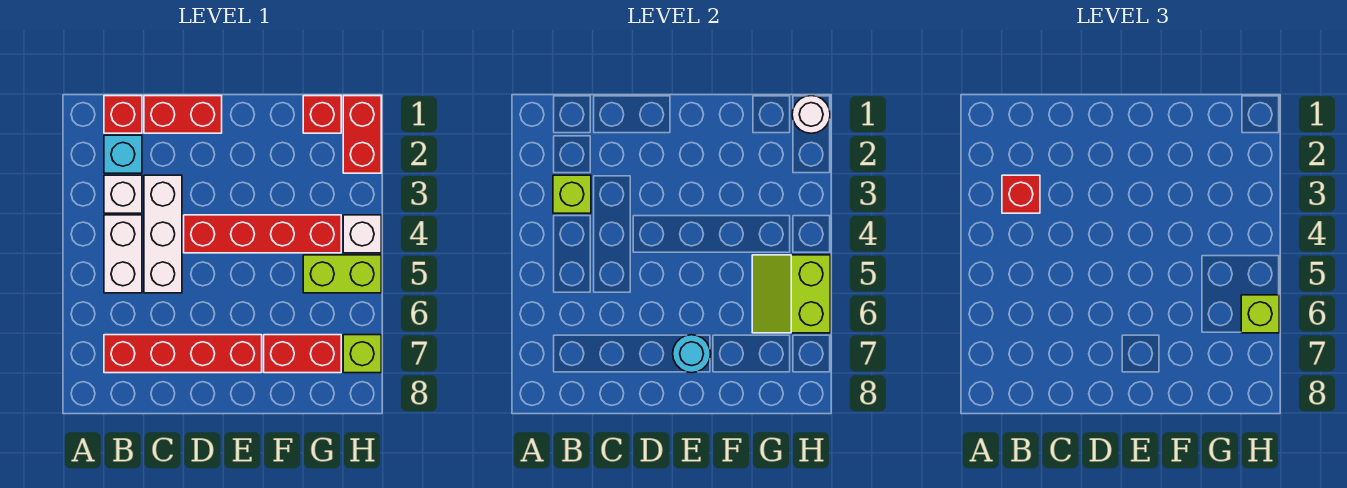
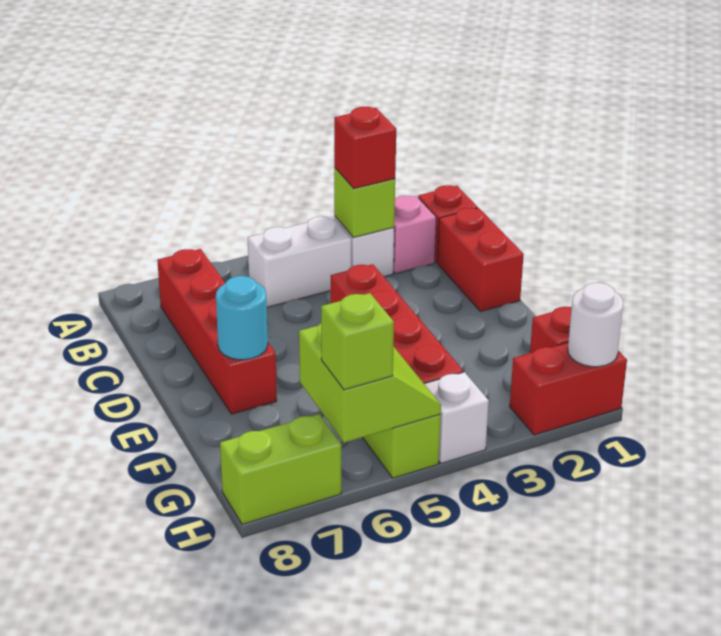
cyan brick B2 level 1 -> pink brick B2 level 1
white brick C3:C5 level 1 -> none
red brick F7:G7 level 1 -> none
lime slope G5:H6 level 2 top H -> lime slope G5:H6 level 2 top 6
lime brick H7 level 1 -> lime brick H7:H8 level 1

--------------------------------

Only the lines from the one containing "white brick C3:C5 level 1 -> none" through the last line of the entries above should be copied, exactly as written.

white brick C3:C5 level 1 -> none
red brick F7:G7 level 1 -> none
lime slope G5:H6 level 2 top H -> lime slope G5:H6 level 2 top 6
lime brick H7 level 1 -> lime brick H7:H8 level 1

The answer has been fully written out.